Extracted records
════════════════
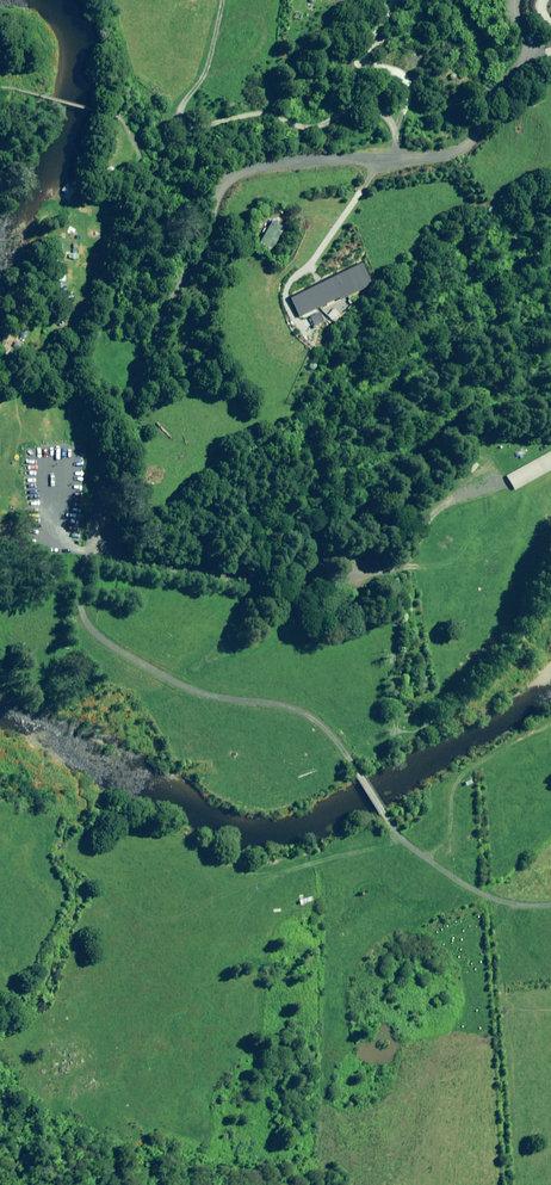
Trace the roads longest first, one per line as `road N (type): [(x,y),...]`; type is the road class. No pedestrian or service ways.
road 1 (unclassified): [(91,481),(101,421),(173,324),(219,198),(235,180),(276,164),(463,154),(484,134),(503,80),(512,0)]
road 2 (track): [(78,542),(70,574),(83,627),(139,663),(234,705),(282,707),(323,725),(383,814),(423,854),(474,893),(550,908)]
road 3 (track): [(104,540),(127,556),(303,599),(364,591),(402,566),(435,511),(498,482)]

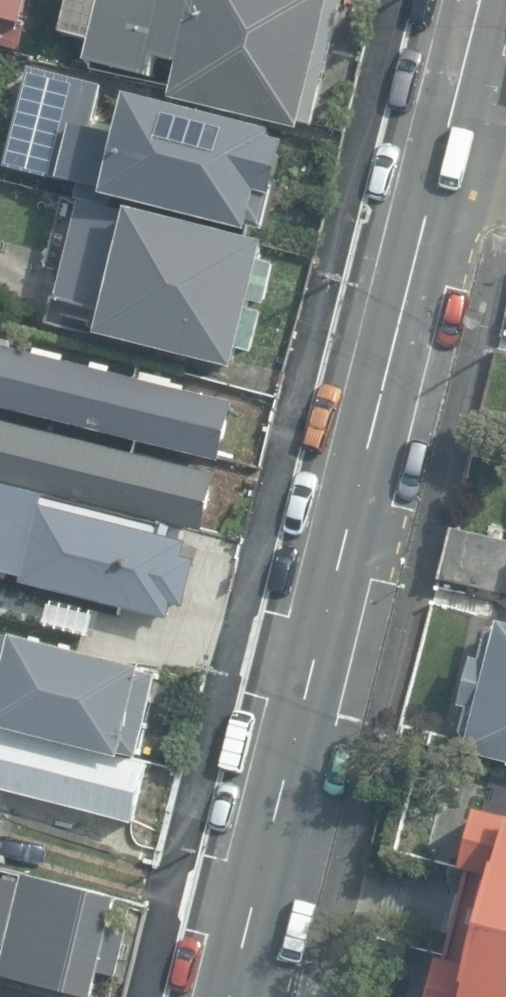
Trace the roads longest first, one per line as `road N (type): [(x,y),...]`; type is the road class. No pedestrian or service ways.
road 1 (secondary): [(441,158),(230,996)]
road 2 (secondary): [(480,0),(441,158)]

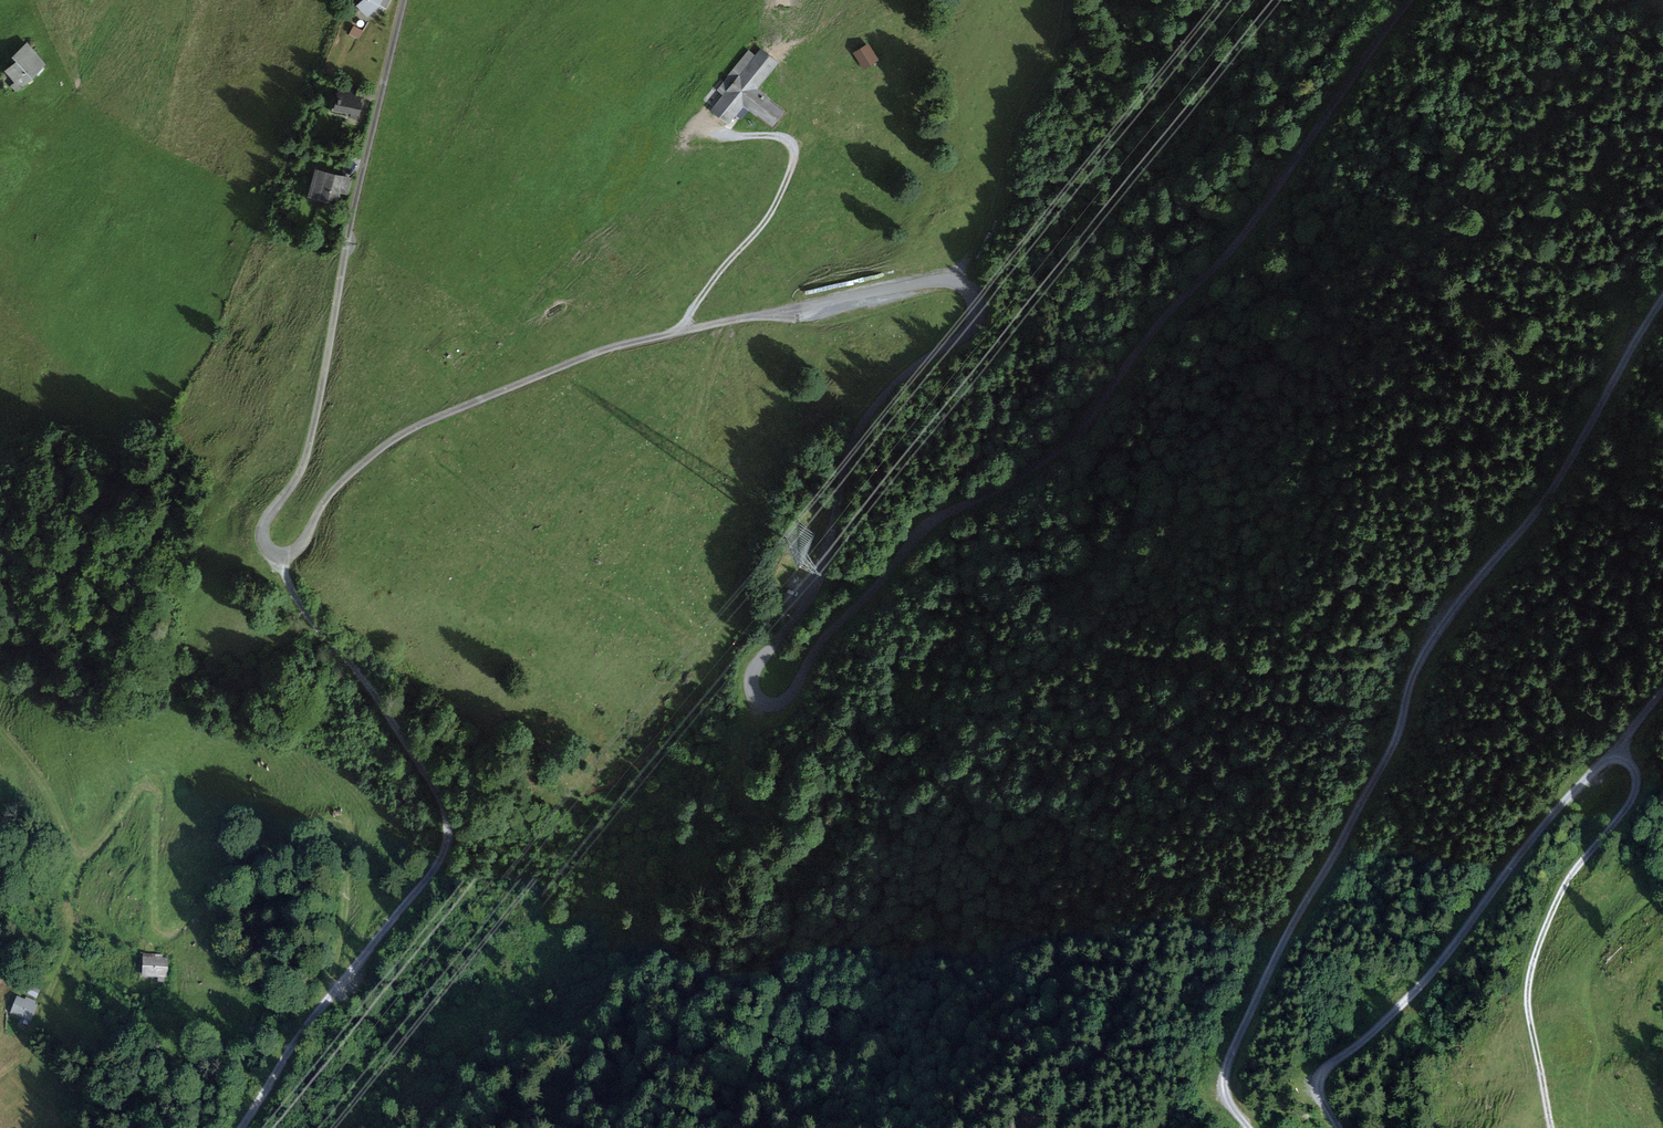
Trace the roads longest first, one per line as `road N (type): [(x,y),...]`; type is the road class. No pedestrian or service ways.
road 1 (unclassified): [(405,0),(308,442),(292,486),(264,523),(266,546),(293,553),(332,495),(375,453),(433,419),(599,350),(942,280),(968,286),(975,302),(971,327),(905,377),(861,428),(813,592),(752,677),(755,697),(777,704),(789,699),(822,640),(921,532),(1073,439),(1166,318),(1256,219),(1410,0)]
road 2 (track): [(1662,300),(1540,507),(1428,644),(1390,751),(1233,1043),(1223,1090),(1249,1127)]
road 3 (track): [(276,554),(304,610),(368,684),(443,804),(448,827),(430,872),(285,1052),(241,1127)]
road 4 (track): [(337,988),(359,865),(353,833),(340,819),(239,875),(168,935),(157,924),(158,788),(143,786),(82,859)]
road 5 (track): [(1337,1127),(1318,1091),(1321,1073),(1414,990),(1662,692)]
road 6 (track): [(1552,1127),(1529,989),(1566,885),(1637,792),(1635,771),(1616,749)]
road 7 (track): [(735,1127),(788,1009),(795,975),(792,898),(764,826)]
road 8 (track): [(957,282),(986,234),(1017,119),(1057,43),(1065,0)]
road 9 (track): [(0,1077),(32,1047),(74,947),(70,903),(82,859)]
road 10 (track): [(0,728),(53,794),(82,859)]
════════════════
== EXERCISE ==
Nothing may be altered when you restate the records, but every picture must be dropped.

== SOLUTION TO THIS TASK ==
Trace the roads longest first, one per line as `road N (type): [(x,y),...]`; type is the road class. No pedestrian or service ways.
road 1 (unclassified): [(91,481),(101,421),(173,324),(219,198),(235,180),(276,164),(463,154),(484,134),(503,80),(512,0)]
road 2 (track): [(78,542),(70,574),(83,627),(139,663),(234,705),(282,707),(323,725),(383,814),(423,854),(474,893),(550,908)]
road 3 (track): [(104,540),(127,556),(303,599),(364,591),(402,566),(435,511),(498,482)]

Trace the roads longest first, one per line as `road N (type): [(x,y),...]`; type is the road class. No pedestrian or service ways.
road 1 (secondary): [(441,158),(230,996)]
road 2 (secondary): [(480,0),(441,158)]

Trace the roads longest first, one per line as `road N (type): [(x,y),...]`; type is the road class. No pedestrian or service ways.
road 1 (unclassified): [(405,0),(308,442),(292,486),(264,523),(266,546),(293,553),(332,495),(375,453),(433,419),(599,350),(942,280),(968,286),(975,302),(971,327),(905,377),(861,428),(813,592),(752,677),(755,697),(777,704),(789,699),(822,640),(921,532),(1073,439),(1166,318),(1256,219),(1410,0)]
road 2 (track): [(1662,300),(1540,507),(1428,644),(1390,751),(1233,1043),(1223,1090),(1249,1127)]
road 3 (track): [(276,554),(304,610),(368,684),(443,804),(448,827),(430,872),(285,1052),(241,1127)]
road 4 (track): [(337,988),(359,865),(353,833),(340,819),(239,875),(168,935),(157,924),(158,788),(143,786),(82,859)]
road 5 (track): [(1337,1127),(1318,1091),(1321,1073),(1414,990),(1662,692)]
road 6 (track): [(1552,1127),(1529,989),(1566,885),(1637,792),(1635,771),(1616,749)]
road 7 (track): [(735,1127),(788,1009),(795,975),(792,898),(764,826)]
road 8 (track): [(957,282),(986,234),(1017,119),(1057,43),(1065,0)]
road 9 (track): [(0,1077),(32,1047),(74,947),(70,903),(82,859)]
road 10 (track): [(0,728),(53,794),(82,859)]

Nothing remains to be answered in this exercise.